**What you will do:** Each entry below should be retyped exactly as given.

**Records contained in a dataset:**

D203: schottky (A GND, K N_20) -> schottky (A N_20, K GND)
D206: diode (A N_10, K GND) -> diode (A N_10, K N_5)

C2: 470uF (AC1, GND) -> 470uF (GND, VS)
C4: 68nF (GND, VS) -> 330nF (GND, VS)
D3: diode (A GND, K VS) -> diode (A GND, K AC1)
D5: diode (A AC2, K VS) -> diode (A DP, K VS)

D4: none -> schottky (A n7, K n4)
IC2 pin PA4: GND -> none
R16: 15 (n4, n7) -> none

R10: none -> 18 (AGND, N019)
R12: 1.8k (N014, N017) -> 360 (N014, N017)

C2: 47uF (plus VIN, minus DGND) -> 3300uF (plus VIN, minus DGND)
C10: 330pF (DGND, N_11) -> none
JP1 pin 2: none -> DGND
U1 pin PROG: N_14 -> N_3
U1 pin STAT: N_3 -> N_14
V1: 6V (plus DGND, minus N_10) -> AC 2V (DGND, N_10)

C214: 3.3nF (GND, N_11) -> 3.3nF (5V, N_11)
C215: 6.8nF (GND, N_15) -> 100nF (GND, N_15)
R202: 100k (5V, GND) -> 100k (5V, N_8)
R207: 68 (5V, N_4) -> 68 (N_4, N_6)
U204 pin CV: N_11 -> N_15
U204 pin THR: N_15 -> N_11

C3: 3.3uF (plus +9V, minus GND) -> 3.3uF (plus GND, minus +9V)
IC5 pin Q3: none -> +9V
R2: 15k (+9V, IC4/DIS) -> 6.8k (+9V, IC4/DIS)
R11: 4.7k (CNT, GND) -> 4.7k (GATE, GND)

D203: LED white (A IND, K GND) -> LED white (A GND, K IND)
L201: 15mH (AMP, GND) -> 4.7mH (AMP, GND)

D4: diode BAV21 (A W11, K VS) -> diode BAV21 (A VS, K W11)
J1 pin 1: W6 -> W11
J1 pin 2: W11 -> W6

**Result of this exercise:**
D203: schottky (A GND, K N_20) -> schottky (A N_20, K GND)
D206: diode (A N_10, K GND) -> diode (A N_10, K N_5)

C2: 470uF (AC1, GND) -> 470uF (GND, VS)
C4: 68nF (GND, VS) -> 330nF (GND, VS)
D3: diode (A GND, K VS) -> diode (A GND, K AC1)
D5: diode (A AC2, K VS) -> diode (A DP, K VS)

D4: none -> schottky (A n7, K n4)
IC2 pin PA4: GND -> none
R16: 15 (n4, n7) -> none

R10: none -> 18 (AGND, N019)
R12: 1.8k (N014, N017) -> 360 (N014, N017)

C2: 47uF (plus VIN, minus DGND) -> 3300uF (plus VIN, minus DGND)
C10: 330pF (DGND, N_11) -> none
JP1 pin 2: none -> DGND
U1 pin PROG: N_14 -> N_3
U1 pin STAT: N_3 -> N_14
V1: 6V (plus DGND, minus N_10) -> AC 2V (DGND, N_10)

C214: 3.3nF (GND, N_11) -> 3.3nF (5V, N_11)
C215: 6.8nF (GND, N_15) -> 100nF (GND, N_15)
R202: 100k (5V, GND) -> 100k (5V, N_8)
R207: 68 (5V, N_4) -> 68 (N_4, N_6)
U204 pin CV: N_11 -> N_15
U204 pin THR: N_15 -> N_11

C3: 3.3uF (plus +9V, minus GND) -> 3.3uF (plus GND, minus +9V)
IC5 pin Q3: none -> +9V
R2: 15k (+9V, IC4/DIS) -> 6.8k (+9V, IC4/DIS)
R11: 4.7k (CNT, GND) -> 4.7k (GATE, GND)

D203: LED white (A IND, K GND) -> LED white (A GND, K IND)
L201: 15mH (AMP, GND) -> 4.7mH (AMP, GND)

D4: diode BAV21 (A W11, K VS) -> diode BAV21 (A VS, K W11)
J1 pin 1: W6 -> W11
J1 pin 2: W11 -> W6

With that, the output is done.